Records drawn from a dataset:

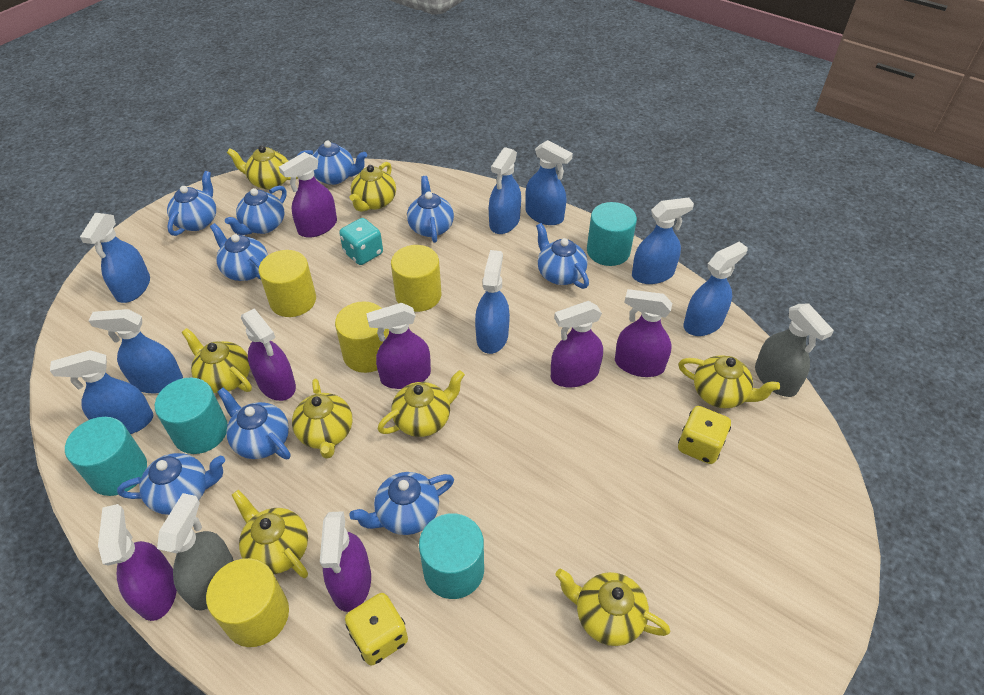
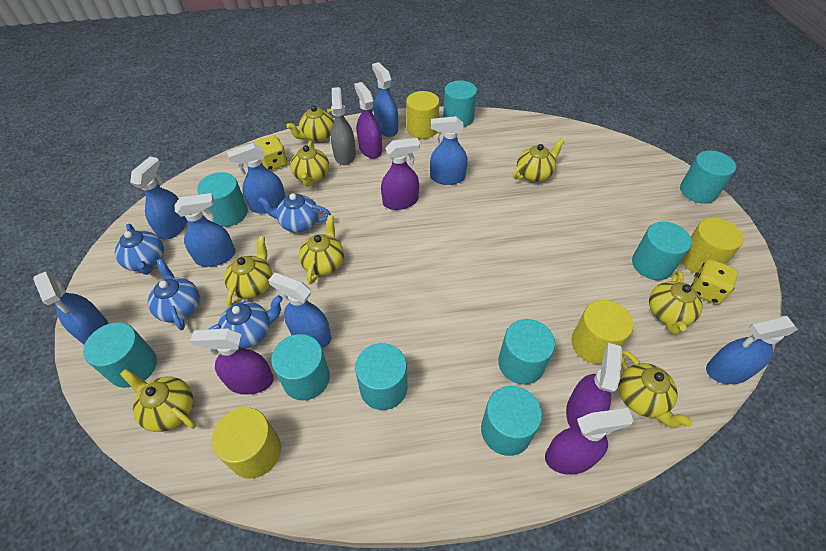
blue teapot: 9 -> 4
grey spray bottle: 2 -> 1
purple spray bottle: 7 -> 5
turquoise cylinder: 4 -> 9
turquoise dice: 1 -> 0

REQUIRED ACTION: Your job is to transcribe the records exactly and in full. Pictures are not part of the copy.

SOLVED PROBLEM:
blue teapot: 9 -> 4
grey spray bottle: 2 -> 1
purple spray bottle: 7 -> 5
turquoise cylinder: 4 -> 9
turquoise dice: 1 -> 0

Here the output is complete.